Restate word for word the lines that run from the one containing "none -> grey round brick G8 level 3" to the last line of the data, both ends included.

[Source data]
= = = = =
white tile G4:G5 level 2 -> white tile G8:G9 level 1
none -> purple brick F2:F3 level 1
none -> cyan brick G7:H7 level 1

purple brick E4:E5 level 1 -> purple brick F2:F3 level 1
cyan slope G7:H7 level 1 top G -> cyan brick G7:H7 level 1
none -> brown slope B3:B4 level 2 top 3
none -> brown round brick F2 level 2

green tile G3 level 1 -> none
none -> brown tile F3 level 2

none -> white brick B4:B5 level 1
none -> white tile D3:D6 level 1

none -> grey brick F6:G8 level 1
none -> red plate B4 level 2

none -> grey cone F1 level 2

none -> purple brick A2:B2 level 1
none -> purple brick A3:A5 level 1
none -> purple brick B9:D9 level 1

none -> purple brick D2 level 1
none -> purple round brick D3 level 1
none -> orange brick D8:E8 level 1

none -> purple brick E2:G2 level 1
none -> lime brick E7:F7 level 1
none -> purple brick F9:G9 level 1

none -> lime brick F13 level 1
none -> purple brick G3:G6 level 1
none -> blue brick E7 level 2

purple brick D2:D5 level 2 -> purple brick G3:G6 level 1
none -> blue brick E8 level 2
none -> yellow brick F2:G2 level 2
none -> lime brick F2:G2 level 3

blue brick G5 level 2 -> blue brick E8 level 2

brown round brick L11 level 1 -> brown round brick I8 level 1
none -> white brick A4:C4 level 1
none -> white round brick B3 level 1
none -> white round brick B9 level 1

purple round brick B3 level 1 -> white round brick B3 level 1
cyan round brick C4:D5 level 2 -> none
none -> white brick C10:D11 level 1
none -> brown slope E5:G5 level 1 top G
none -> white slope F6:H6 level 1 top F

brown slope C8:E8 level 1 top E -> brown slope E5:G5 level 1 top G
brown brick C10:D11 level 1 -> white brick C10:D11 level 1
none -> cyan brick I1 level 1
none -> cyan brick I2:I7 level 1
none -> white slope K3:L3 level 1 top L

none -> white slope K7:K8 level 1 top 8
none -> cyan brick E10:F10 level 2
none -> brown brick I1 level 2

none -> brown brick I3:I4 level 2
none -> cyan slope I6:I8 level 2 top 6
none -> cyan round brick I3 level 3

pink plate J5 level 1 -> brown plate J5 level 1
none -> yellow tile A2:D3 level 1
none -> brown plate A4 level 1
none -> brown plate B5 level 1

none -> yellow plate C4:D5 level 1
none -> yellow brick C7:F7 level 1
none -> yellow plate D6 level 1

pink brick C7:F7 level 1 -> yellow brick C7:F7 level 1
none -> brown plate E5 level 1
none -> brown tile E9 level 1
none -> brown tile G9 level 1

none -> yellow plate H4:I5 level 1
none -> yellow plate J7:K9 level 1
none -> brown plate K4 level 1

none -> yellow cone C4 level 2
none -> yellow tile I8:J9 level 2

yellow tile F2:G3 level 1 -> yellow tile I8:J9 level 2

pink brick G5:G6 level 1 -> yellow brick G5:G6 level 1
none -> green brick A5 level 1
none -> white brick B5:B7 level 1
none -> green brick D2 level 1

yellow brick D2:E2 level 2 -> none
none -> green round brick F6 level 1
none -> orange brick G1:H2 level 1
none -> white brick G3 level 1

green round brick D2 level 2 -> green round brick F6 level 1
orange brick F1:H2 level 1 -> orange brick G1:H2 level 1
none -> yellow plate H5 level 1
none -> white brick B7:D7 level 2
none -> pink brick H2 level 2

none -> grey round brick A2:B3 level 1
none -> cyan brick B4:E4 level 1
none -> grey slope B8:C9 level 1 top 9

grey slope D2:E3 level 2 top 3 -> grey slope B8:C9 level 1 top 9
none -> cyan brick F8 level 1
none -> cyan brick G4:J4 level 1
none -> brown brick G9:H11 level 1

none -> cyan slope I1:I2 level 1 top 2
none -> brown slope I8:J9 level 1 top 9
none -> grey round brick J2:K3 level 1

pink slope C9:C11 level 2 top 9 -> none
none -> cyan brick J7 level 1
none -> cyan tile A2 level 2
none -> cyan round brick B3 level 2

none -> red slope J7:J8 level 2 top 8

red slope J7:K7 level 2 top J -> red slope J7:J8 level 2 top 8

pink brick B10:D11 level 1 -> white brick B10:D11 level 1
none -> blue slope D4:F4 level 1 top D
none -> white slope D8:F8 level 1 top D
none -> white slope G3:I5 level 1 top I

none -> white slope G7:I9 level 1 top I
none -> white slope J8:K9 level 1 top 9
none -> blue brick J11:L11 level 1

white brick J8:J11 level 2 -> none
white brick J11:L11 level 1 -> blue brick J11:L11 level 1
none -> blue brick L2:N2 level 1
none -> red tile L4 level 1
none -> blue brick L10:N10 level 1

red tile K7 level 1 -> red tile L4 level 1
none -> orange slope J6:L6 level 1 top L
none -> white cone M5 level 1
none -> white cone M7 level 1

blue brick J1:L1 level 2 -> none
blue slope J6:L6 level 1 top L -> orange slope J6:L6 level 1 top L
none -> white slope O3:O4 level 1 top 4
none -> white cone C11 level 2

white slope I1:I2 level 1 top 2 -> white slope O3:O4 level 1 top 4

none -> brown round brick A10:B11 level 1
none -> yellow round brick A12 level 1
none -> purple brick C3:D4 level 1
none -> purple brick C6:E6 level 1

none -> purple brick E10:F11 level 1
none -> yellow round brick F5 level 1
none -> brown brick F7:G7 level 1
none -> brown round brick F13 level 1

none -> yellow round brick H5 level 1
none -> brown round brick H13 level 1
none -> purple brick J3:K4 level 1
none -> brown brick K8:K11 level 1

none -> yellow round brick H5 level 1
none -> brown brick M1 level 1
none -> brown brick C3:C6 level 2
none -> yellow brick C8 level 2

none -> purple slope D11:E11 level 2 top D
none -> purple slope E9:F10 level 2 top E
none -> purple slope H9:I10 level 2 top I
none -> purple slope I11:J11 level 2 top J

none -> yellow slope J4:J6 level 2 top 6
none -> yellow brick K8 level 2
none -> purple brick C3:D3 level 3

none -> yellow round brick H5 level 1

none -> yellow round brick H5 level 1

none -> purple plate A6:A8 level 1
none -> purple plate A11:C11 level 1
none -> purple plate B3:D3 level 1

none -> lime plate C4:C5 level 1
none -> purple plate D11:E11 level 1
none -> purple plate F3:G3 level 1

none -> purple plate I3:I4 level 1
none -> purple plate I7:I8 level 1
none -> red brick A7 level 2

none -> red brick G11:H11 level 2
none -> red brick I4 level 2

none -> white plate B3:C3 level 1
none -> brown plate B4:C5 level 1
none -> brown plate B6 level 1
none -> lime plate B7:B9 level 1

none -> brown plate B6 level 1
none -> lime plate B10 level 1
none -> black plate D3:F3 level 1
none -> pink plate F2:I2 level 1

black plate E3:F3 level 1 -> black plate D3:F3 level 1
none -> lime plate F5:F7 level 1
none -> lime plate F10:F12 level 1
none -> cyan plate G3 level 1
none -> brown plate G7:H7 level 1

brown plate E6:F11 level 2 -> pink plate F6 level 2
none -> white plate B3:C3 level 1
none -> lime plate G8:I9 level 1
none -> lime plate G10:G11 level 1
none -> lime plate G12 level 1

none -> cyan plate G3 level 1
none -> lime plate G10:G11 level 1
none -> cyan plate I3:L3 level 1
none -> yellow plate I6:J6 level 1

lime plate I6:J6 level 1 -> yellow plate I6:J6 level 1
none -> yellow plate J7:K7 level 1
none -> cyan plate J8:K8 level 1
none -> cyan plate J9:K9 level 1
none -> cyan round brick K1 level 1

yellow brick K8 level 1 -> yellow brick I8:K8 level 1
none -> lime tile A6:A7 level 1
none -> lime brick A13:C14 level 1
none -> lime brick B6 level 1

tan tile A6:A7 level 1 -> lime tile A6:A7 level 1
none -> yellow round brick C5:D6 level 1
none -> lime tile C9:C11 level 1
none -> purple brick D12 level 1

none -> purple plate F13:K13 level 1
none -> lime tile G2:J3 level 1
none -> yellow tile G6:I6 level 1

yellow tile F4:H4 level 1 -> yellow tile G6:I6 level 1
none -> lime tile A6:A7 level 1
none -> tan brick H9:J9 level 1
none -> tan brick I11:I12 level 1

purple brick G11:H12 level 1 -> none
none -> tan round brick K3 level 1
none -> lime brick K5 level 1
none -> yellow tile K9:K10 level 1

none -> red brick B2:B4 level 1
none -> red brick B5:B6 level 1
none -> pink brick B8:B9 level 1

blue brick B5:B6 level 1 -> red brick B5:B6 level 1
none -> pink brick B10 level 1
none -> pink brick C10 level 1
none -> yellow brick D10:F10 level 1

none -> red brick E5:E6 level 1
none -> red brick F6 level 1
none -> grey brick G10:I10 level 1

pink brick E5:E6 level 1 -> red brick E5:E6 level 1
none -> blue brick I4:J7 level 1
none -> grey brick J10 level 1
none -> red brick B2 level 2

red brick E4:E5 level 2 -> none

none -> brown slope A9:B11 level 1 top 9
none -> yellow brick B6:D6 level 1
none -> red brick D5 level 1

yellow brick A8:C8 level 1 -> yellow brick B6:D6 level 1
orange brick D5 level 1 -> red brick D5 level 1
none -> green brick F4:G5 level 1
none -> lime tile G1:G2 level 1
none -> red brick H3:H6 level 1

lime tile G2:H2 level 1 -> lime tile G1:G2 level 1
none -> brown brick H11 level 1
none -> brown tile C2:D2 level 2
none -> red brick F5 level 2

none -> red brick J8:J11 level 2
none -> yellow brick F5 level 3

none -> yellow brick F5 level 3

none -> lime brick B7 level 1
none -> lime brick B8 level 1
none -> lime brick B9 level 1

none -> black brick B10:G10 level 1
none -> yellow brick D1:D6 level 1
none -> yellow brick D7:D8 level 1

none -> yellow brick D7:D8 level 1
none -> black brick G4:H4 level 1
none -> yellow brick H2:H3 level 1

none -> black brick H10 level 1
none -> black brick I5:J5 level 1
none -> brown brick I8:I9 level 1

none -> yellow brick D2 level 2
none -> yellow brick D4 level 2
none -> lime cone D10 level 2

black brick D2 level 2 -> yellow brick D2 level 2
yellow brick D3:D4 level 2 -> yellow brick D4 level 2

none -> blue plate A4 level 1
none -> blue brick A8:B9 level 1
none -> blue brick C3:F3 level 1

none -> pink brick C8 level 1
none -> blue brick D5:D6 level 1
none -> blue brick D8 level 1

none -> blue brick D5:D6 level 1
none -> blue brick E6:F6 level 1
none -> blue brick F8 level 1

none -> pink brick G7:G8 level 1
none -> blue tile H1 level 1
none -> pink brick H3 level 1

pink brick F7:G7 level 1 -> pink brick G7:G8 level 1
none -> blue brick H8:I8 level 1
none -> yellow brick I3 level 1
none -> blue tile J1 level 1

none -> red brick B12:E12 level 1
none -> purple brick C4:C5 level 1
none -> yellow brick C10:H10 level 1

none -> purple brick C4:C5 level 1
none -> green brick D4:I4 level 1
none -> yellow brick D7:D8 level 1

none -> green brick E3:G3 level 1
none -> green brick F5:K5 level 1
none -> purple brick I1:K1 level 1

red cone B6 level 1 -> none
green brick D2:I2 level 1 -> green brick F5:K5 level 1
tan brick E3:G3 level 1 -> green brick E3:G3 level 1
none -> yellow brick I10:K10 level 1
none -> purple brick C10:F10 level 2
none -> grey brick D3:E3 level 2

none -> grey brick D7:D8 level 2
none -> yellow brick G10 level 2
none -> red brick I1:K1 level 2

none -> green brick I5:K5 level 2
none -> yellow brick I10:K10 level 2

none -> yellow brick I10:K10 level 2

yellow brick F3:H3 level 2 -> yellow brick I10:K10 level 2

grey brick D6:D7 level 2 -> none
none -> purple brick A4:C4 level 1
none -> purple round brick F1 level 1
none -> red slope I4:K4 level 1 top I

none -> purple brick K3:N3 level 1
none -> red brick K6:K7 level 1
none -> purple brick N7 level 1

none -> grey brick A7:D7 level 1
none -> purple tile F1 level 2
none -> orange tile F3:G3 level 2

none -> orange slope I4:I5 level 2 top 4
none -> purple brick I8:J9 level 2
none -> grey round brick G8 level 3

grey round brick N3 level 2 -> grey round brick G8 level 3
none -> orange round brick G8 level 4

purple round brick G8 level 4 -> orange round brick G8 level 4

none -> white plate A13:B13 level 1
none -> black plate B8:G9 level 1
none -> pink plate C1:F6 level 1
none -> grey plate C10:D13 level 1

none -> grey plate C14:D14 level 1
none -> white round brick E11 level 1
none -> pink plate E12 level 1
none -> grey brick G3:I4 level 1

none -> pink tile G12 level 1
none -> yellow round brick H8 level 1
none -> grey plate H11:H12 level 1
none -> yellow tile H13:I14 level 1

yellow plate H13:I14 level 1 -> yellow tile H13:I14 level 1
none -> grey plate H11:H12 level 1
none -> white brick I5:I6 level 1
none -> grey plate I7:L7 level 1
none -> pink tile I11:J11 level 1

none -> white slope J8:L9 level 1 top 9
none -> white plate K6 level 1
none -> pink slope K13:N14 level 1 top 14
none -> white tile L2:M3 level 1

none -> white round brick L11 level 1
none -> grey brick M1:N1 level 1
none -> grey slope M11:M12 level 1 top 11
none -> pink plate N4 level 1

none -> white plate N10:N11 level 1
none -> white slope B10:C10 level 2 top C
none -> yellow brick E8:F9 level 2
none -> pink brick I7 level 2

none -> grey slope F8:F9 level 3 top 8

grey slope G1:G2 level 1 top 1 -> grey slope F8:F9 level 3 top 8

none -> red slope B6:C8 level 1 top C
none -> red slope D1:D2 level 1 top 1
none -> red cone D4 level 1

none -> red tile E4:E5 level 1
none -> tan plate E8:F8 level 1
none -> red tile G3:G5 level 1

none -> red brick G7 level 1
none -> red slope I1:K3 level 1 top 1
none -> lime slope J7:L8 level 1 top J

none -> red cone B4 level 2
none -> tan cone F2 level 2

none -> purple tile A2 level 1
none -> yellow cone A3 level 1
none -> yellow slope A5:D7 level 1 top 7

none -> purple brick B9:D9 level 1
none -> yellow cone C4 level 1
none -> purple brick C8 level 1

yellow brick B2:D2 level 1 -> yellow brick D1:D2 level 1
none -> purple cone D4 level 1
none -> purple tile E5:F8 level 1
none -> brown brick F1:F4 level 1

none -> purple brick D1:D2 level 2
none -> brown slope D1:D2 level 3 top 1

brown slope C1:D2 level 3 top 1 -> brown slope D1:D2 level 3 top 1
= = = = =
▶ **ANSWER BOX**:
none -> grey round brick G8 level 3

grey round brick N3 level 2 -> grey round brick G8 level 3
none -> orange round brick G8 level 4

purple round brick G8 level 4 -> orange round brick G8 level 4

none -> white plate A13:B13 level 1
none -> black plate B8:G9 level 1
none -> pink plate C1:F6 level 1
none -> grey plate C10:D13 level 1

none -> grey plate C14:D14 level 1
none -> white round brick E11 level 1
none -> pink plate E12 level 1
none -> grey brick G3:I4 level 1

none -> pink tile G12 level 1
none -> yellow round brick H8 level 1
none -> grey plate H11:H12 level 1
none -> yellow tile H13:I14 level 1

yellow plate H13:I14 level 1 -> yellow tile H13:I14 level 1
none -> grey plate H11:H12 level 1
none -> white brick I5:I6 level 1
none -> grey plate I7:L7 level 1
none -> pink tile I11:J11 level 1

none -> white slope J8:L9 level 1 top 9
none -> white plate K6 level 1
none -> pink slope K13:N14 level 1 top 14
none -> white tile L2:M3 level 1

none -> white round brick L11 level 1
none -> grey brick M1:N1 level 1
none -> grey slope M11:M12 level 1 top 11
none -> pink plate N4 level 1

none -> white plate N10:N11 level 1
none -> white slope B10:C10 level 2 top C
none -> yellow brick E8:F9 level 2
none -> pink brick I7 level 2

none -> grey slope F8:F9 level 3 top 8

grey slope G1:G2 level 1 top 1 -> grey slope F8:F9 level 3 top 8

none -> red slope B6:C8 level 1 top C
none -> red slope D1:D2 level 1 top 1
none -> red cone D4 level 1

none -> red tile E4:E5 level 1
none -> tan plate E8:F8 level 1
none -> red tile G3:G5 level 1

none -> red brick G7 level 1
none -> red slope I1:K3 level 1 top 1
none -> lime slope J7:L8 level 1 top J

none -> red cone B4 level 2
none -> tan cone F2 level 2

none -> purple tile A2 level 1
none -> yellow cone A3 level 1
none -> yellow slope A5:D7 level 1 top 7

none -> purple brick B9:D9 level 1
none -> yellow cone C4 level 1
none -> purple brick C8 level 1

yellow brick B2:D2 level 1 -> yellow brick D1:D2 level 1
none -> purple cone D4 level 1
none -> purple tile E5:F8 level 1
none -> brown brick F1:F4 level 1

none -> purple brick D1:D2 level 2
none -> brown slope D1:D2 level 3 top 1

brown slope C1:D2 level 3 top 1 -> brown slope D1:D2 level 3 top 1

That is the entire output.